Stored items from a collection:

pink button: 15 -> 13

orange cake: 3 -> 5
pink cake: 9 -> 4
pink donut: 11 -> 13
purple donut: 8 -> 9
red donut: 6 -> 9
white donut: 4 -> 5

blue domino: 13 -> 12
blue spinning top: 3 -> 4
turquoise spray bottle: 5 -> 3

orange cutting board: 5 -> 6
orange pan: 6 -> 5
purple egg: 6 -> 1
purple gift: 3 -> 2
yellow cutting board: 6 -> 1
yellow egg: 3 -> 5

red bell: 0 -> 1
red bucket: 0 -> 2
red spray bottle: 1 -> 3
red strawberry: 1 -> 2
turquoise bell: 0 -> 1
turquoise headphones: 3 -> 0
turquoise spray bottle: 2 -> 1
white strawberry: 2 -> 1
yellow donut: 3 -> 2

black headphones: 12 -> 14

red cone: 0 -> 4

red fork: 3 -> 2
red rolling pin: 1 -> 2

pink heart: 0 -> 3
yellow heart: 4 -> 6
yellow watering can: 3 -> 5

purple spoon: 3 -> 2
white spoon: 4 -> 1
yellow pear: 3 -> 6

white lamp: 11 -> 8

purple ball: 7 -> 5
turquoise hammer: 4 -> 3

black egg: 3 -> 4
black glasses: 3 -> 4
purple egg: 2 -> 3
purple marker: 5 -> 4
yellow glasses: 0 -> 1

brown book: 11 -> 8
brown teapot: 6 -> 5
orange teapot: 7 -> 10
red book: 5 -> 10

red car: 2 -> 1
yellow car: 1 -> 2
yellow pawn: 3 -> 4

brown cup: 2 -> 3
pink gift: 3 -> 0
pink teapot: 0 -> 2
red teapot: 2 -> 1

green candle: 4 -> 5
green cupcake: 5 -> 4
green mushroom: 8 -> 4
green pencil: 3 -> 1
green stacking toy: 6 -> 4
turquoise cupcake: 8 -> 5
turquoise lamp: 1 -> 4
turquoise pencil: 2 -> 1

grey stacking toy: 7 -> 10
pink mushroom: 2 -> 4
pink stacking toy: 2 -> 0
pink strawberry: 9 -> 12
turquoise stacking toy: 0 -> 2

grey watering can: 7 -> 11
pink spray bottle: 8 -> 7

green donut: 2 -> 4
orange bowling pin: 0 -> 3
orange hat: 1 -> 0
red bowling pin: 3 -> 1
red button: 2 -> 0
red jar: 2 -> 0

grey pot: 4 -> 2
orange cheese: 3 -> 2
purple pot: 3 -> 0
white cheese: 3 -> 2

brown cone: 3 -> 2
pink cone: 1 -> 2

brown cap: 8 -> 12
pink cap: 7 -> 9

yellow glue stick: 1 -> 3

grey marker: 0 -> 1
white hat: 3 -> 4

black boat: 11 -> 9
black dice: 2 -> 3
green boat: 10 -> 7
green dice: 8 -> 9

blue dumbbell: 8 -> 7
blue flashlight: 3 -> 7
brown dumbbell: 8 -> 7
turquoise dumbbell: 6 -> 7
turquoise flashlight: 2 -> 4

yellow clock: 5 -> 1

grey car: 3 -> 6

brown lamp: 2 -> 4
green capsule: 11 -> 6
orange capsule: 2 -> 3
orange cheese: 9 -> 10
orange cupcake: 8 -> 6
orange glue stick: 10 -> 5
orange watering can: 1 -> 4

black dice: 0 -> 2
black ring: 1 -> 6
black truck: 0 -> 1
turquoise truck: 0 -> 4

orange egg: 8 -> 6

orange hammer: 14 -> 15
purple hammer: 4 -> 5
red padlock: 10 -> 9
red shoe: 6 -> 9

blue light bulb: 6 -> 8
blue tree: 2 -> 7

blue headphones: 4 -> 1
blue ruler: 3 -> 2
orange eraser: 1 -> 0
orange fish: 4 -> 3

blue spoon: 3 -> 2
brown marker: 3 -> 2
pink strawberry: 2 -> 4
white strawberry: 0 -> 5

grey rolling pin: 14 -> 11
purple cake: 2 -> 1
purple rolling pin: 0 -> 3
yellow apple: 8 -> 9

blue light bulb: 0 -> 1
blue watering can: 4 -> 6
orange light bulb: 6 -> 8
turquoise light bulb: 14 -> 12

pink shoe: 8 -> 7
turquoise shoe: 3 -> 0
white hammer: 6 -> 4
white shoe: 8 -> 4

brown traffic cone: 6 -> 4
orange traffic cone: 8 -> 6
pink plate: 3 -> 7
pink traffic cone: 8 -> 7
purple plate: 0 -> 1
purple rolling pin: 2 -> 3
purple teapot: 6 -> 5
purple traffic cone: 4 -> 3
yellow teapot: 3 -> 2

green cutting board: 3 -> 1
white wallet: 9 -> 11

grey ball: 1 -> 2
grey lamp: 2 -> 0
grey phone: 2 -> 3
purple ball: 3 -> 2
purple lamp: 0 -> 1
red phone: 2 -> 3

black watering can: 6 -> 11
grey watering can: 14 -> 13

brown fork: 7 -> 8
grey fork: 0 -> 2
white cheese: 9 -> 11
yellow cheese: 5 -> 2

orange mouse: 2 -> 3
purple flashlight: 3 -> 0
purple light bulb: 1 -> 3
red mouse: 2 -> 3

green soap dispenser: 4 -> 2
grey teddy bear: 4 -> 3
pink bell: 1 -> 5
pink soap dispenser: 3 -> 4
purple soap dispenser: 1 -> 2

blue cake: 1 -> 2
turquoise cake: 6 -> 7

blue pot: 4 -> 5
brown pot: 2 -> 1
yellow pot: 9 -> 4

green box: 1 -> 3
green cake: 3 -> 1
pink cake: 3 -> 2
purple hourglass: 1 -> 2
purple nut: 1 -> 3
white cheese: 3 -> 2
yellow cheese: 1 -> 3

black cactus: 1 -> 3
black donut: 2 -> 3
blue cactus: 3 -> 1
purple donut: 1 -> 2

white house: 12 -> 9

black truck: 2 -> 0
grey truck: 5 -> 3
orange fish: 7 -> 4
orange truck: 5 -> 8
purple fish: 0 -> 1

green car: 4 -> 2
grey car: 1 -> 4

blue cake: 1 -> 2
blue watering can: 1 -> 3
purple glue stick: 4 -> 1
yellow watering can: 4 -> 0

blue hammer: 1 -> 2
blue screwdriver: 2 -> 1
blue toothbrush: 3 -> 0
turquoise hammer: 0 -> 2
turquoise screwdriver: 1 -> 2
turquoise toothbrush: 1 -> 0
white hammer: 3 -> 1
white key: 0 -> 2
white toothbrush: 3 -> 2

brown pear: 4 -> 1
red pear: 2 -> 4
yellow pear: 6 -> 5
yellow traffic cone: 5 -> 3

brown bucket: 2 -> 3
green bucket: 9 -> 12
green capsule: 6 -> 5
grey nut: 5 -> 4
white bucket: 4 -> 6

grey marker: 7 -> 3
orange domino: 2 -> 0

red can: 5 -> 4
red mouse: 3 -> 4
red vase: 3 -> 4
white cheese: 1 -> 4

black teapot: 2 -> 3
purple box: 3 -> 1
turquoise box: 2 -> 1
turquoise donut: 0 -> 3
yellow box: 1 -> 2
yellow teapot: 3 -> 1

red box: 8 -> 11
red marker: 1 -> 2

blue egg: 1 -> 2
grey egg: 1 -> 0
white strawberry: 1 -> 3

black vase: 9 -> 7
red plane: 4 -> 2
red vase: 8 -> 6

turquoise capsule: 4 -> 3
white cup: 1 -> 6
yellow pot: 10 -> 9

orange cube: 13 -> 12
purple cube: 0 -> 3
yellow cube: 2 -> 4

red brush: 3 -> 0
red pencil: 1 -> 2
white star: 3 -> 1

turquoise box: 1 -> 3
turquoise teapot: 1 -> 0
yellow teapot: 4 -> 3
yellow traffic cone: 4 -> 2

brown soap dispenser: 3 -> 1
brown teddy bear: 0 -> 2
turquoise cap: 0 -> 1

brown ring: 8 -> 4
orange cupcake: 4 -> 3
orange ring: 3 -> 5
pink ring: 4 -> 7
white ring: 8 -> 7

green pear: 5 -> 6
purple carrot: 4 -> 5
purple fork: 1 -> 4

HOW TO COMPLETE THIS TASK:
Find every line in the records that contains the word "board"; copy those lines.

SOLUTION TO THIS TASK:
orange cutting board: 5 -> 6
yellow cutting board: 6 -> 1
green cutting board: 3 -> 1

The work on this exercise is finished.